## About this exercise
Collect all lines containing the word "black" from the data.

Before-and-after object listings:
########

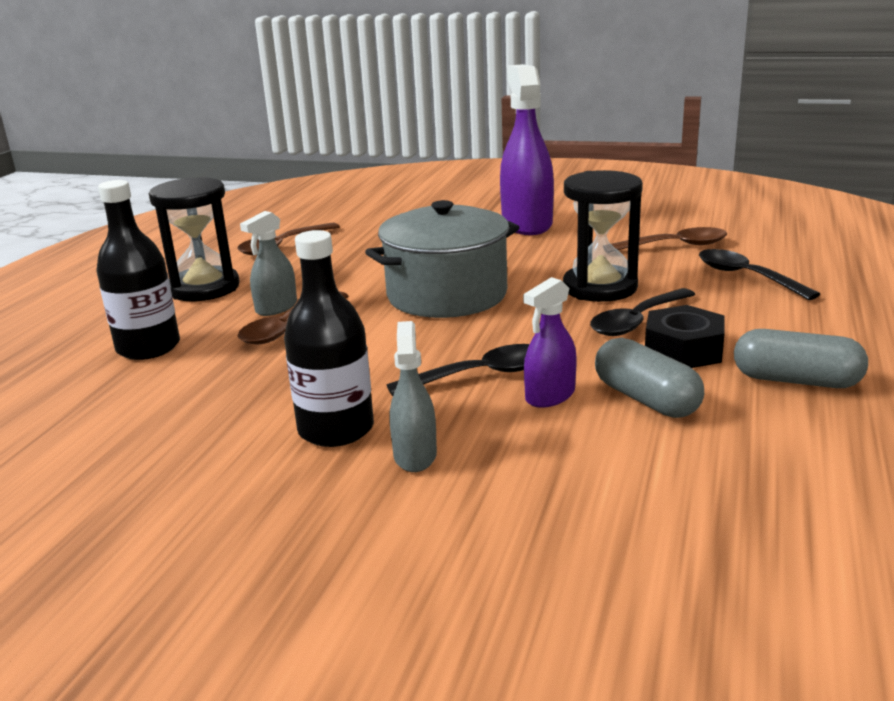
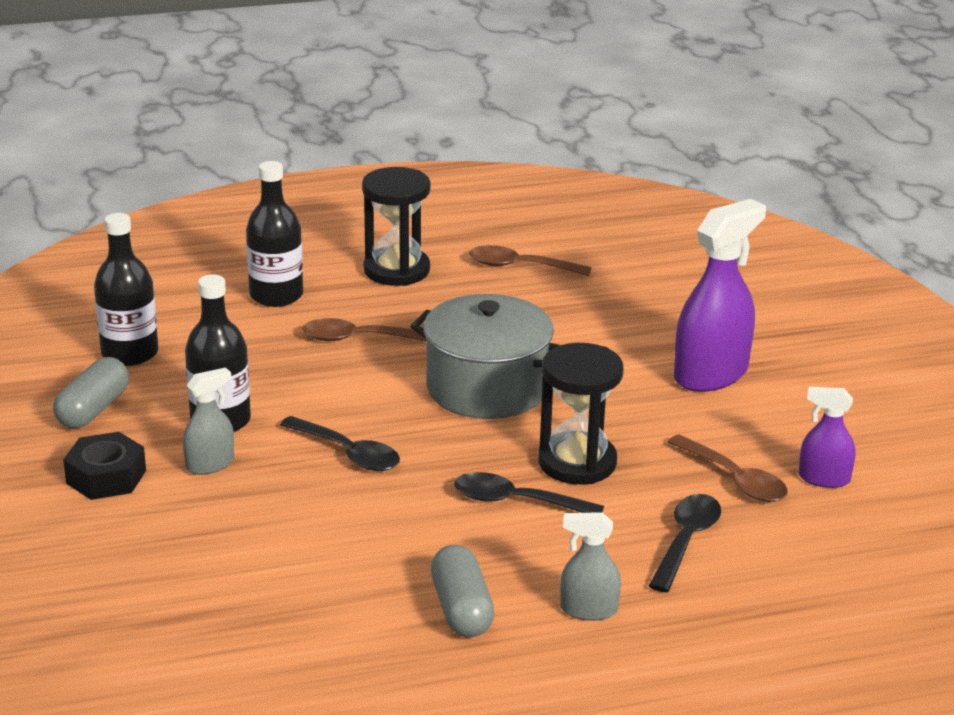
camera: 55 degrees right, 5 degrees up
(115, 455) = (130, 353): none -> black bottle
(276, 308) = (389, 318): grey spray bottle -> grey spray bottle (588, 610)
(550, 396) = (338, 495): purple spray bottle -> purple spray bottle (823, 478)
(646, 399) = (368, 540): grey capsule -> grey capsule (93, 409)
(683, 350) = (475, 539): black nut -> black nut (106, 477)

########

## Response box
(115, 455) = (130, 353): none -> black bottle
(683, 350) = (475, 539): black nut -> black nut (106, 477)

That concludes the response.